Entries supplied START

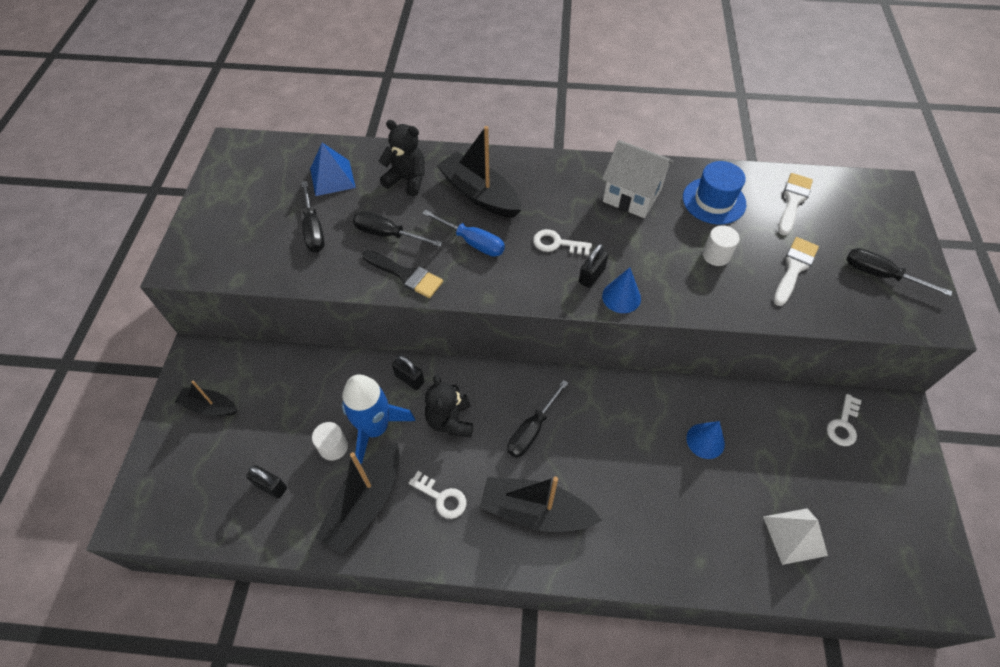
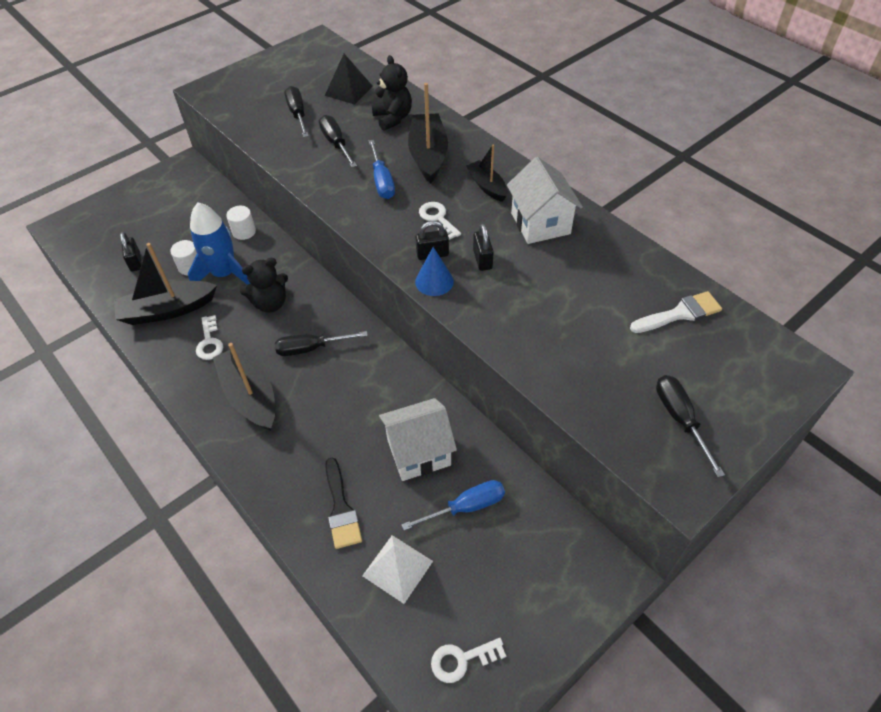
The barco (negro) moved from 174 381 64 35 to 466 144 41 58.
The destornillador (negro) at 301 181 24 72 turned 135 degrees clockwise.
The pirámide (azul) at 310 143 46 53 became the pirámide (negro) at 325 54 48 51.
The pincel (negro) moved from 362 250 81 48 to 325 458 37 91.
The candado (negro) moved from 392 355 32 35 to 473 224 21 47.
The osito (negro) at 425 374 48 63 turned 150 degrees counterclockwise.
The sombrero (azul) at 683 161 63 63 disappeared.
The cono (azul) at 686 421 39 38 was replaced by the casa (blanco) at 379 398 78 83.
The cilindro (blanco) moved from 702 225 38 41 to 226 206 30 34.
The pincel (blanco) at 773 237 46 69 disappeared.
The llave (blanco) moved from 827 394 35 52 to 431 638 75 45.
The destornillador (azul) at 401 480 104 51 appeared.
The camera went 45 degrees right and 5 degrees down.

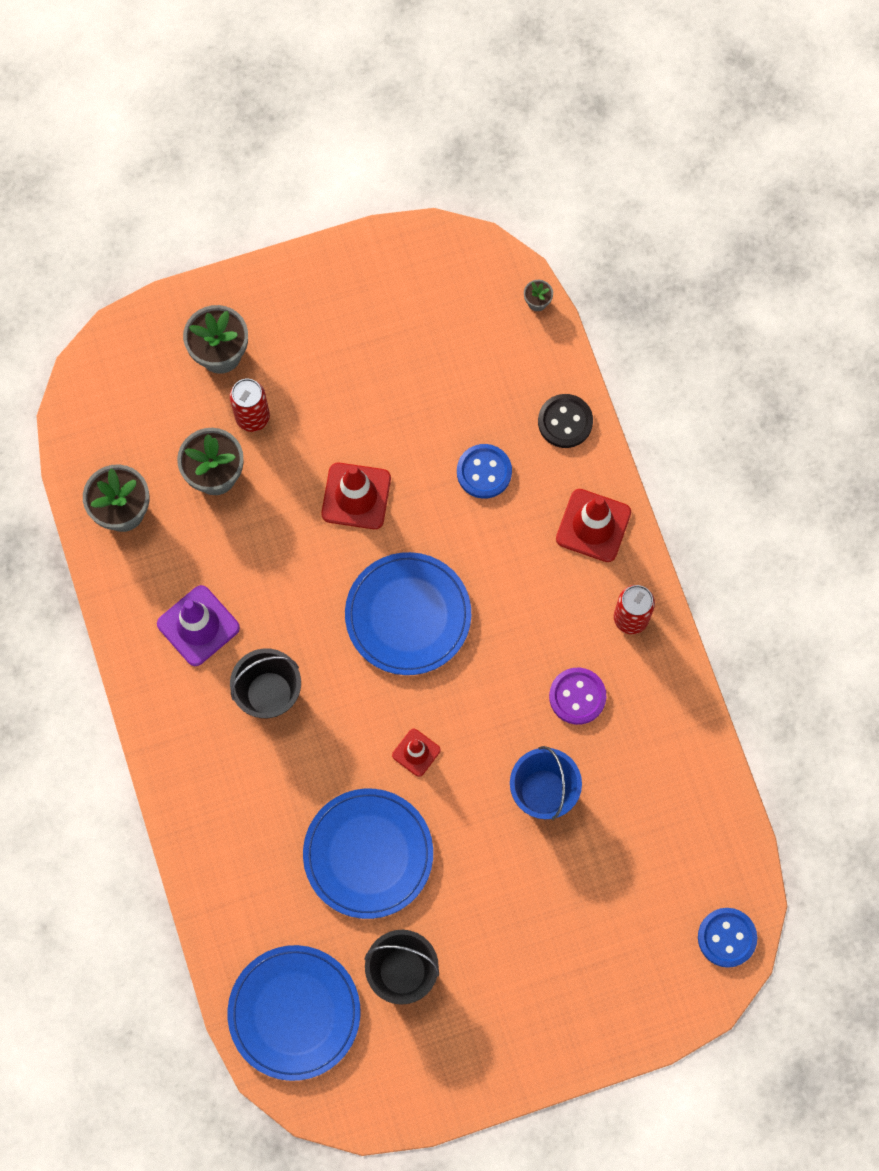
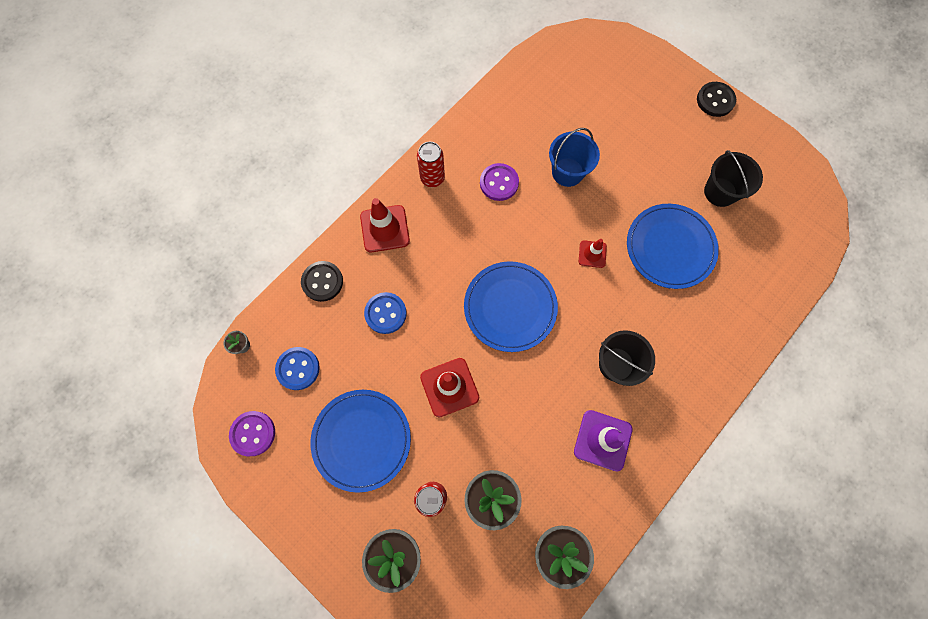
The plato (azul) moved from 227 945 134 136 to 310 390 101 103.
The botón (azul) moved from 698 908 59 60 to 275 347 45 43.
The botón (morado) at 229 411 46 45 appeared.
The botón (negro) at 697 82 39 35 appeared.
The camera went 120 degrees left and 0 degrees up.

Entries supplied END

# Work to be completed:
What lines above contain the word "blanco"? Please copy each one.

# Reply:
The cono (azul) at 686 421 39 38 was replaced by the casa (blanco) at 379 398 78 83.
The cilindro (blanco) moved from 702 225 38 41 to 226 206 30 34.
The pincel (blanco) at 773 237 46 69 disappeared.
The llave (blanco) moved from 827 394 35 52 to 431 638 75 45.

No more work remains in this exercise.